Task details:
Copy every line of the rows below that contains the string "kern".

Record set:
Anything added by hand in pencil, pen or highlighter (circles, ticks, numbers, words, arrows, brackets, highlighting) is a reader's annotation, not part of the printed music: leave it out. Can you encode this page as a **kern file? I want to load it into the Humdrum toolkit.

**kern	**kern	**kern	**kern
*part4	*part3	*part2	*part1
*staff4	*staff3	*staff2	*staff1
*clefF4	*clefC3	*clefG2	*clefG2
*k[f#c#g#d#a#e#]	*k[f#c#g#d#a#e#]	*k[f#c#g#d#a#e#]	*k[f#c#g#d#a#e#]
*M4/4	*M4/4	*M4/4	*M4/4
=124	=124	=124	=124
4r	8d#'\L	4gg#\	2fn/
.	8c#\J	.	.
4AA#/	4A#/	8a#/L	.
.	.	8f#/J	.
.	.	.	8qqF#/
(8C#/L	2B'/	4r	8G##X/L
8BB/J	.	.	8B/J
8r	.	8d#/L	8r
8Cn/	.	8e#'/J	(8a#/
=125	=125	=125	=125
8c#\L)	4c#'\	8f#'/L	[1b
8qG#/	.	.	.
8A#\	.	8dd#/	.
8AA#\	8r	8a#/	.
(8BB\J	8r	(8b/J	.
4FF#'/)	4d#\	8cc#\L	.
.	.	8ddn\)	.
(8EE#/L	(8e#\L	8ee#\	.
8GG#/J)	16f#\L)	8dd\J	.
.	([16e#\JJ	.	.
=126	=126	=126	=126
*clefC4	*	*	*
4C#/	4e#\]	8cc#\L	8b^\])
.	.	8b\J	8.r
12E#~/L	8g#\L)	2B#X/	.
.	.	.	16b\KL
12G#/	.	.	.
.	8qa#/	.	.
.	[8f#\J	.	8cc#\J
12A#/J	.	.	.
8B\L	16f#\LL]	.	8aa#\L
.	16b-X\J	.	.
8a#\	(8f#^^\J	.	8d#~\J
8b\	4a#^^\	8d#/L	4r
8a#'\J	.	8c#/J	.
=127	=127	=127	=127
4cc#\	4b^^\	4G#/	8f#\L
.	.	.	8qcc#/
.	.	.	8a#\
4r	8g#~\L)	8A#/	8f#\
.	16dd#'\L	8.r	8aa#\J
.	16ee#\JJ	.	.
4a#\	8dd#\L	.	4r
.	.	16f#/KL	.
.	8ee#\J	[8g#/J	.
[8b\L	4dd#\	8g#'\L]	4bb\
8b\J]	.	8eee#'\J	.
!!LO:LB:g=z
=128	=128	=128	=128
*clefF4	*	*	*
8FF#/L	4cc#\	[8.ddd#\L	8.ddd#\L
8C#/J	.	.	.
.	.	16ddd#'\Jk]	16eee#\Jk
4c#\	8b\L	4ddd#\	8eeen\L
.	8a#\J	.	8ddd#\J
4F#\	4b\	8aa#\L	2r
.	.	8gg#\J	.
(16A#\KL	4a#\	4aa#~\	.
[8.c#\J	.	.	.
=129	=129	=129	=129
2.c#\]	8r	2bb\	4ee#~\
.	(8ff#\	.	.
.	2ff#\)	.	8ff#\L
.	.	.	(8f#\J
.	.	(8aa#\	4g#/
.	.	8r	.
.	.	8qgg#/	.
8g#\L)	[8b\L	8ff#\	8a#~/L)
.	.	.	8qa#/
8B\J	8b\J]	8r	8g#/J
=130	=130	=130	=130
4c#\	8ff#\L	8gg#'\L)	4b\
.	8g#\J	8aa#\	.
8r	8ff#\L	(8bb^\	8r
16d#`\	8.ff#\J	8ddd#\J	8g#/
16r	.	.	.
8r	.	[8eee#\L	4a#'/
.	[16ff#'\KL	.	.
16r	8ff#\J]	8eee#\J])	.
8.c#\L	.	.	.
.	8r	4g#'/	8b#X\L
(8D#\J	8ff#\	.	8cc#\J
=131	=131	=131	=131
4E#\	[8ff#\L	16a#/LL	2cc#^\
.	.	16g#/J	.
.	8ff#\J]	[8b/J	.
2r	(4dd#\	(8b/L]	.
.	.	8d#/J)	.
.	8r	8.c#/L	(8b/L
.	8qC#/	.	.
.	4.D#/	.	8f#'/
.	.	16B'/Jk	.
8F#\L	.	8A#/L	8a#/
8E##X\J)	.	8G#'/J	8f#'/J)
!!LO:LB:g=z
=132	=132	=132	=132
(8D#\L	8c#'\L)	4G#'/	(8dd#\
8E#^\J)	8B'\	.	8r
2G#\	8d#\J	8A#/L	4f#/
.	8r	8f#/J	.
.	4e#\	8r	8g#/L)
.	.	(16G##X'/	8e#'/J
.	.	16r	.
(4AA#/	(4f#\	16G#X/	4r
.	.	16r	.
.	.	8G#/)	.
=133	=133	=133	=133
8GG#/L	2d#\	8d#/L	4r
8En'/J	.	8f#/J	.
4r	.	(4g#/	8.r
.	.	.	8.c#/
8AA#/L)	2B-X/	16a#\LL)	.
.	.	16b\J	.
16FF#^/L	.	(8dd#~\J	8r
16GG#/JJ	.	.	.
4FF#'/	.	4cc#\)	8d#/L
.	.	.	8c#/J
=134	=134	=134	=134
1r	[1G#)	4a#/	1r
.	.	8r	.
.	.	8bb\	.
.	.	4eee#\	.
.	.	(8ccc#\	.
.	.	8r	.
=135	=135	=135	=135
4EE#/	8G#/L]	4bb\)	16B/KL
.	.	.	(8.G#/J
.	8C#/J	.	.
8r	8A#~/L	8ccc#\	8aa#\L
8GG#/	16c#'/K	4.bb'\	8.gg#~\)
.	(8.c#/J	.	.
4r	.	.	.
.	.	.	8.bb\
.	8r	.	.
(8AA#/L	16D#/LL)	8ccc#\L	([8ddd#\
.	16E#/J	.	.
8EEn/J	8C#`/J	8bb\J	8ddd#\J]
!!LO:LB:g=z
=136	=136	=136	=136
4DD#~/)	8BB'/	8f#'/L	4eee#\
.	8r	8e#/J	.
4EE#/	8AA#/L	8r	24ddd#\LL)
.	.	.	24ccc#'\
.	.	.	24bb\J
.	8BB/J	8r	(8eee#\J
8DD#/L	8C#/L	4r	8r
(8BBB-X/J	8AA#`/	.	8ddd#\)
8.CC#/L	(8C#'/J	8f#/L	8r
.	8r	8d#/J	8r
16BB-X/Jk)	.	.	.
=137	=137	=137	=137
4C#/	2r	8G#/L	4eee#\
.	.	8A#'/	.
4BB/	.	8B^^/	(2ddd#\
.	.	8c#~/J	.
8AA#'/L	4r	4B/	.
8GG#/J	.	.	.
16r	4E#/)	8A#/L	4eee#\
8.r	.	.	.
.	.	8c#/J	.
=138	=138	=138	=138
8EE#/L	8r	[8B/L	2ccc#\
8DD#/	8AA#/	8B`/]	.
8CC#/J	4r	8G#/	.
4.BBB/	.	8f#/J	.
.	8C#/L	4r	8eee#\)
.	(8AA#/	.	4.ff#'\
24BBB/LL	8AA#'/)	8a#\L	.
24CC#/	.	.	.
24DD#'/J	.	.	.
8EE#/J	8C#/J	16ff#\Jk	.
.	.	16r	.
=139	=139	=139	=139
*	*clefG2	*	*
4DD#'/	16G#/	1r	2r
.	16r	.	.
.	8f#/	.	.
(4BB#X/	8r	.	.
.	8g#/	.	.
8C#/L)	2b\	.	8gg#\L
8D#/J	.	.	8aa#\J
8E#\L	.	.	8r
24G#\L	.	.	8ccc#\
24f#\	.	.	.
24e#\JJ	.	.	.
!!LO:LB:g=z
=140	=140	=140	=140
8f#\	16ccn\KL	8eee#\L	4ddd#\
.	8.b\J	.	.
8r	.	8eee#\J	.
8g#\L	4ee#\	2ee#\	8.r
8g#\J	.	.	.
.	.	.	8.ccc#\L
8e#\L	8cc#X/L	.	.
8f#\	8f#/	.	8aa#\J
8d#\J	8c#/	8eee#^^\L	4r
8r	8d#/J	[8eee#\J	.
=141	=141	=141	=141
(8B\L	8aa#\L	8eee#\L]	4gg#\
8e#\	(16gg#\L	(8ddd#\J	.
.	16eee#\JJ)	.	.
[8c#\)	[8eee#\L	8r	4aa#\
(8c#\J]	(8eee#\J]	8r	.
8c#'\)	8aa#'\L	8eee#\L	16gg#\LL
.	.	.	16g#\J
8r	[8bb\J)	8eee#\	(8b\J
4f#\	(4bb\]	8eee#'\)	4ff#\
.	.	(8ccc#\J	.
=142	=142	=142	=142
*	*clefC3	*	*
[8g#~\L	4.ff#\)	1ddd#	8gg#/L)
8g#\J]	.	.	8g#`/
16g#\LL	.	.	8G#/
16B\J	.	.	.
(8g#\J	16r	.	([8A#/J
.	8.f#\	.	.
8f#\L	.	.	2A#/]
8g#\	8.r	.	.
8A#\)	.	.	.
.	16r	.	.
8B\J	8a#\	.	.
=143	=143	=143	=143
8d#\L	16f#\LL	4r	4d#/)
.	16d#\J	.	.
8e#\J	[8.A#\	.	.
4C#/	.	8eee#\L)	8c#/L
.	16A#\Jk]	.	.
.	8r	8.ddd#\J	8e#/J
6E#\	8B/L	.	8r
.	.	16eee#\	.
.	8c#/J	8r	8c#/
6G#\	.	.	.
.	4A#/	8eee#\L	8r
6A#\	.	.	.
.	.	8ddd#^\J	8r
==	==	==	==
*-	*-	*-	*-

The response:
Anything added by hand in pencil, pen or highlighter (circles, ticks, numbers, words, arrows, brackets, highlighting) is a reader's annotation, not part of the printed music: leave it out. Can you encode this page as a **kern file? I want to load it into the Humdrum toolkit.
**kern	**kern	**kern	**kern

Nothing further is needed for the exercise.